Saved entries:
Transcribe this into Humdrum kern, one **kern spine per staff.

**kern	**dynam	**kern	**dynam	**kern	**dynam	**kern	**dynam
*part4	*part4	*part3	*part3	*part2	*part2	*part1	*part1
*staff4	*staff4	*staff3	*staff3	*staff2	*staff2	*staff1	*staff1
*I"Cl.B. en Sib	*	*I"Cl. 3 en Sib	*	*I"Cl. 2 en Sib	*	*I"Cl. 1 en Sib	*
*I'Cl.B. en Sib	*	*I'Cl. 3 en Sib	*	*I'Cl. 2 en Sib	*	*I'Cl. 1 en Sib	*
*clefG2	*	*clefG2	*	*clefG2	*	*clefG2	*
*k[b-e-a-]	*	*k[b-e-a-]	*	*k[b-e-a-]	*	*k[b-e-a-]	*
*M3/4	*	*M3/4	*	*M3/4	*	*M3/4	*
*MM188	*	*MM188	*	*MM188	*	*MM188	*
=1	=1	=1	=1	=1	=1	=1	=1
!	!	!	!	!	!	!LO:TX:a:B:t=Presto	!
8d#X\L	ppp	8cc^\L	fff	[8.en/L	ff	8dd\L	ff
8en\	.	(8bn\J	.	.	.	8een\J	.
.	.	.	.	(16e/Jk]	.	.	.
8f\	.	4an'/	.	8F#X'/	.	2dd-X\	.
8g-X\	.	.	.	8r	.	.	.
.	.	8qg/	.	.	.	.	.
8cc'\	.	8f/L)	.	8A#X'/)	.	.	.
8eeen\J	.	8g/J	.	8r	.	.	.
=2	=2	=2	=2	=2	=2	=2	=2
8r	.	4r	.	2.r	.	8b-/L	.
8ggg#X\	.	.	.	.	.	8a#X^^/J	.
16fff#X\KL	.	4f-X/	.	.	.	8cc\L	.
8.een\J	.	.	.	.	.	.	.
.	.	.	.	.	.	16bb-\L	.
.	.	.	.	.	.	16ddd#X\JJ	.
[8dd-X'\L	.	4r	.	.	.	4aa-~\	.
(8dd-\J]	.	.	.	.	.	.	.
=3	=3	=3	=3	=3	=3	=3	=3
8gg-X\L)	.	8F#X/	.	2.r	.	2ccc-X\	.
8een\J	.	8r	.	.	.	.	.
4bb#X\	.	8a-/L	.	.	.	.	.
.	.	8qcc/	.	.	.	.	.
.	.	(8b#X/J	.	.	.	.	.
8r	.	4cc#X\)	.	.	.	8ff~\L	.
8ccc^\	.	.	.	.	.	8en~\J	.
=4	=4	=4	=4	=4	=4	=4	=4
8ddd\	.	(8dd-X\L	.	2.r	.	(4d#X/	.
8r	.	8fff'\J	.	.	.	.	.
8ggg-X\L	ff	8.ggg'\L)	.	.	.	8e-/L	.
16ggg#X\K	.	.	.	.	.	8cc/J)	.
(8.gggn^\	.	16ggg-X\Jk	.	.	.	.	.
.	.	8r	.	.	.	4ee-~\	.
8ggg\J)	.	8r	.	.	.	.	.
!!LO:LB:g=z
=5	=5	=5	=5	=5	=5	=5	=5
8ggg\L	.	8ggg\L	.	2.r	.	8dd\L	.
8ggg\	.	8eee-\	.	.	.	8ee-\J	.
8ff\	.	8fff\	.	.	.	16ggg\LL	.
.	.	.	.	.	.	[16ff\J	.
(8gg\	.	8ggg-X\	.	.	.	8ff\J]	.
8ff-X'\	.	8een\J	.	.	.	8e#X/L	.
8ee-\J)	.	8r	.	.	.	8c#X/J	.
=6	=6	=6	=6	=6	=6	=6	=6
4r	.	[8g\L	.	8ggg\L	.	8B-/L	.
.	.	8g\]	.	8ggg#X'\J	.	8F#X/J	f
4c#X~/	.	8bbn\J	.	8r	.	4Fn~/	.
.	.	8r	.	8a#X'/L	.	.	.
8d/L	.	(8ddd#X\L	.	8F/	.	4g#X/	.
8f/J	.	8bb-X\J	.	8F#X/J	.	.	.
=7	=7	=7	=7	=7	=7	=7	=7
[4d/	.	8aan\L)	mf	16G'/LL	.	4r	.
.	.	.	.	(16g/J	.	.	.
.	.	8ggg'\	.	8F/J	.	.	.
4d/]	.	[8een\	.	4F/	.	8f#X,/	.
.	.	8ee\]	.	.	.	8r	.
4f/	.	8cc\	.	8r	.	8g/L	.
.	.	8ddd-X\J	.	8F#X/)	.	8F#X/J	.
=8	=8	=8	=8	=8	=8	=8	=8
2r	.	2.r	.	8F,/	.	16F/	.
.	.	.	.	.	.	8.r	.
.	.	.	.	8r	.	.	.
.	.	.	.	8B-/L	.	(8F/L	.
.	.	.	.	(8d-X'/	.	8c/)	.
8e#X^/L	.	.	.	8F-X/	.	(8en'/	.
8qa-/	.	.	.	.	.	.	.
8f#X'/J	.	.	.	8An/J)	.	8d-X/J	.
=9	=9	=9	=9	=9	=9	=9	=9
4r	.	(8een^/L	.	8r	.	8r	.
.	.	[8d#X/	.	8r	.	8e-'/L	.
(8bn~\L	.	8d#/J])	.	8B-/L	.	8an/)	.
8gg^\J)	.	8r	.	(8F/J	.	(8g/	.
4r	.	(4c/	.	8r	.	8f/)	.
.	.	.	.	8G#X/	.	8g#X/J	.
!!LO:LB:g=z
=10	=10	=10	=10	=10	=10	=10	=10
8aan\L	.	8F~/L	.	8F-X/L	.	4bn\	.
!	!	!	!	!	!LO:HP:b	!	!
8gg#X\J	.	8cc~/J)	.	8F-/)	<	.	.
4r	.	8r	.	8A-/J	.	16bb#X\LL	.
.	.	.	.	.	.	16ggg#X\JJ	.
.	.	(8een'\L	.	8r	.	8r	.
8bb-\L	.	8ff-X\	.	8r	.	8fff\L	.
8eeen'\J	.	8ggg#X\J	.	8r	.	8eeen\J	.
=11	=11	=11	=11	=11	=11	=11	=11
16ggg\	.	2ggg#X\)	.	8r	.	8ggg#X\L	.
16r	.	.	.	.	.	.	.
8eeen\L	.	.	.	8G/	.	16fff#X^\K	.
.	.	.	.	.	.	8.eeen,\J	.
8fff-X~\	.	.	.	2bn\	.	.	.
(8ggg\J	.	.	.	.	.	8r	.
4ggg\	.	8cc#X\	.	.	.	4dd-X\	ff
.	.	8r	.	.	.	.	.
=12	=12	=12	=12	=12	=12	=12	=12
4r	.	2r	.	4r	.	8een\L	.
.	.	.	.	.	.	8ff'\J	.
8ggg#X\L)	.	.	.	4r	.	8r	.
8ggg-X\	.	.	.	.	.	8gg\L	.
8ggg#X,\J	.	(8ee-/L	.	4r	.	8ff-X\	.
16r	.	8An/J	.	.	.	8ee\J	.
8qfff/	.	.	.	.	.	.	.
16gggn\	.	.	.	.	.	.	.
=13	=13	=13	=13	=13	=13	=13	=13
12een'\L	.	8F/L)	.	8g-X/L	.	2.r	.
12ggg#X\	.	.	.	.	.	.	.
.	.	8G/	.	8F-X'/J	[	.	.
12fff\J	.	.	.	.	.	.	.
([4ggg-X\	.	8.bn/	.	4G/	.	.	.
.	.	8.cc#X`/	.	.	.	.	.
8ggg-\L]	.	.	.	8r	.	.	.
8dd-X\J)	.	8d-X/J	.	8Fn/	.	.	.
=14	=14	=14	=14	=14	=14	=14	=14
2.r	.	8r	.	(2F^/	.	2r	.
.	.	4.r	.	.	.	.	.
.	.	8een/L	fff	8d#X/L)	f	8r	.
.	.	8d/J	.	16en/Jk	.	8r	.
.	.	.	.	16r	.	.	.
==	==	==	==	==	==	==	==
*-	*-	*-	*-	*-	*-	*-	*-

▸ What to work on:
From the rows above, extract every line that contains the string "kern", treating uppercase and lowercase letters as distinct.

▸ Exercise response:
Transcribe this into Humdrum kern, one **kern spine per staff.
**kern	**dynam	**kern	**dynam	**kern	**dynam	**kern	**dynam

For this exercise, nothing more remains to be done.